__Task description__. Once the pictures are removed, restate the listing word for word.

__Supplied data__.
══════

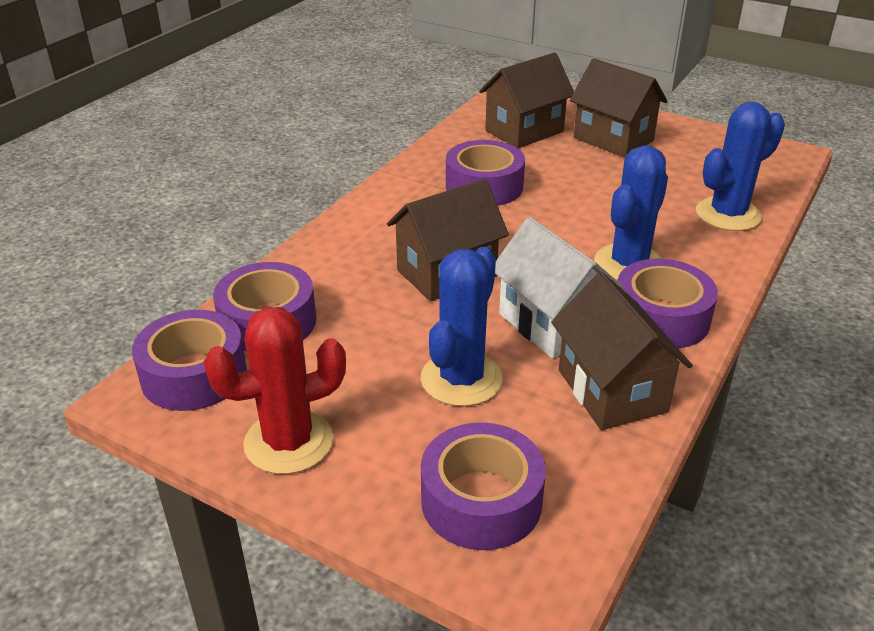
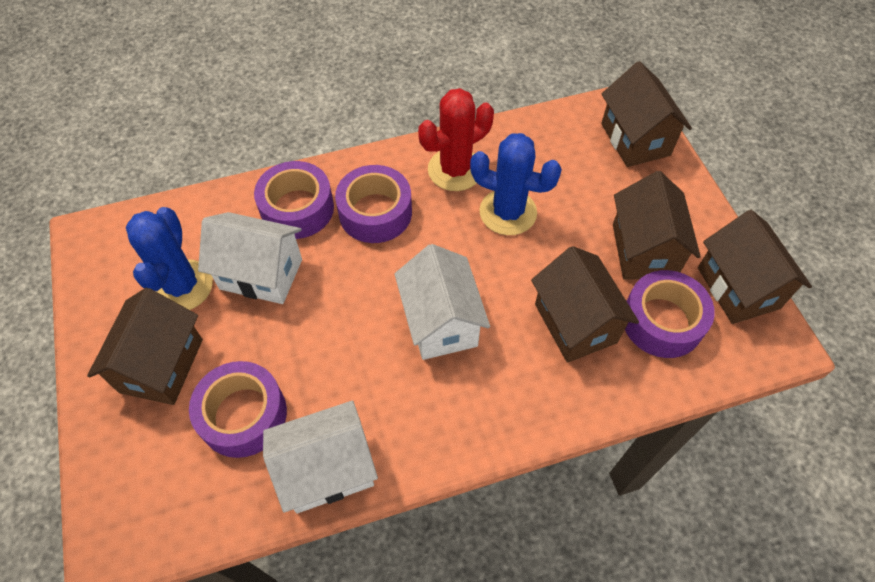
blue cactus: 3 -> 2
brown house: 4 -> 5
purple tape: 5 -> 4
white house: 1 -> 3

══════

__Answer__.
blue cactus: 3 -> 2
brown house: 4 -> 5
purple tape: 5 -> 4
white house: 1 -> 3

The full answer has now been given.